After locating the line that contains "lime brick C7" in the data below, set down exactly that line and each one after it through the line that contains "yellow brick F1:F2", and nothing more.
Start of Records to use
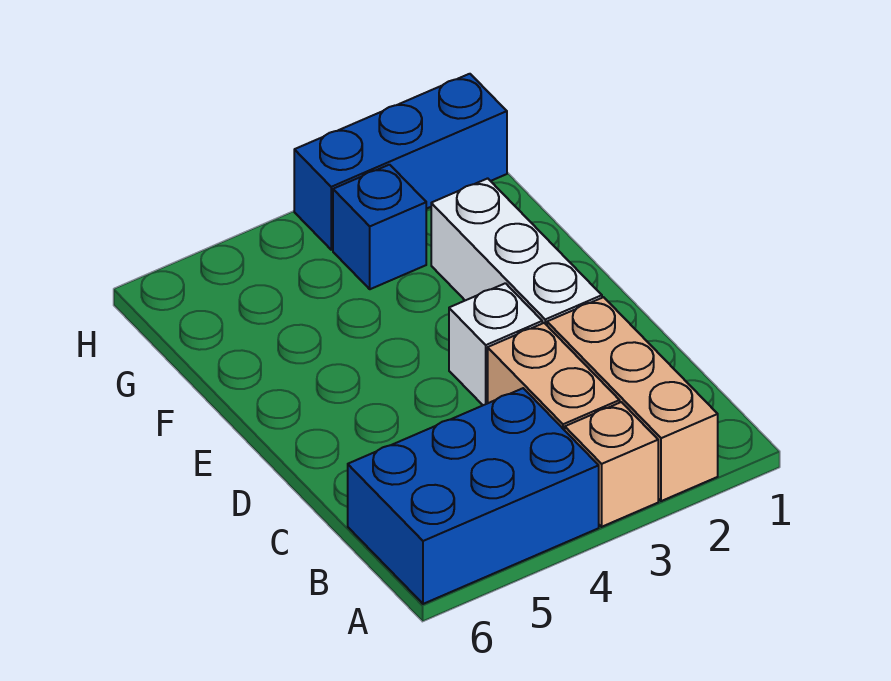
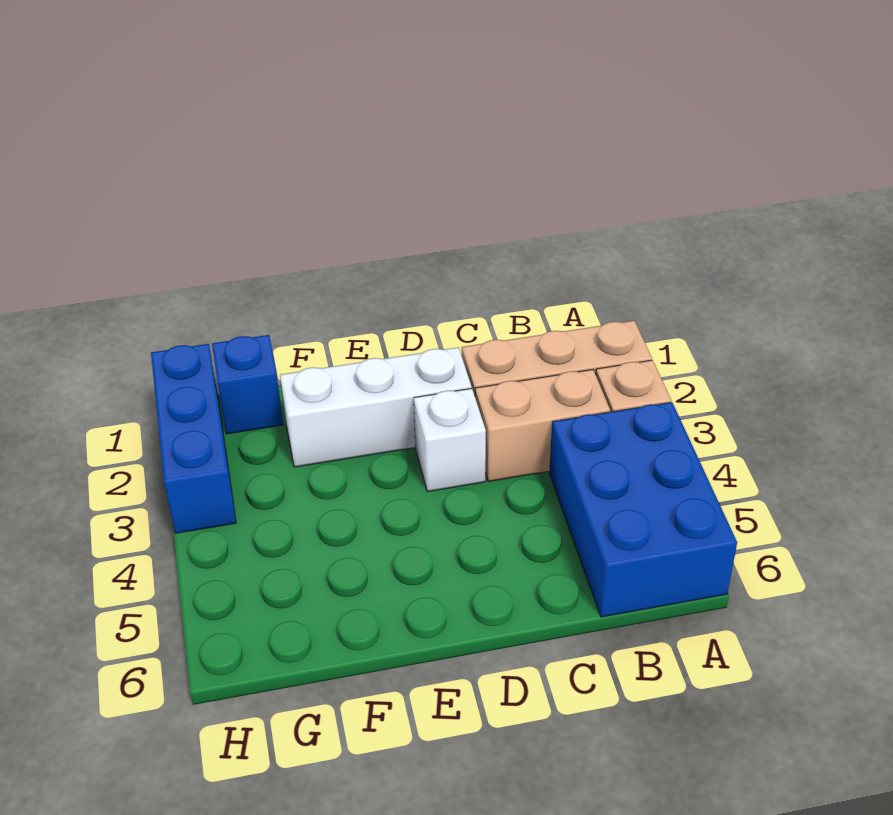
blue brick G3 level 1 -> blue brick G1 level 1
End of Records to use
Start of Records to use
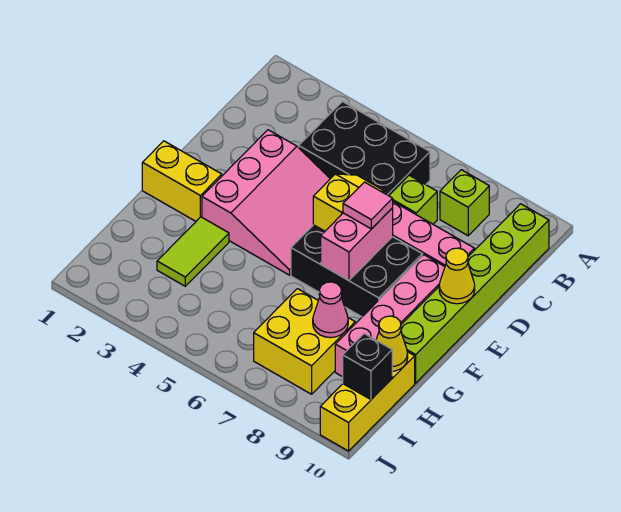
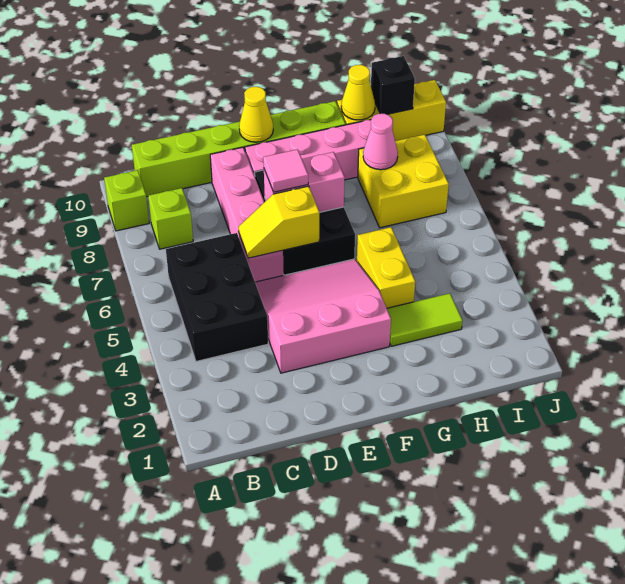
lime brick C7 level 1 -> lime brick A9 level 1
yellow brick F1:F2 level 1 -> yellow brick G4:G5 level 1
End of Records to use
> **Answer box**:
lime brick C7 level 1 -> lime brick A9 level 1
yellow brick F1:F2 level 1 -> yellow brick G4:G5 level 1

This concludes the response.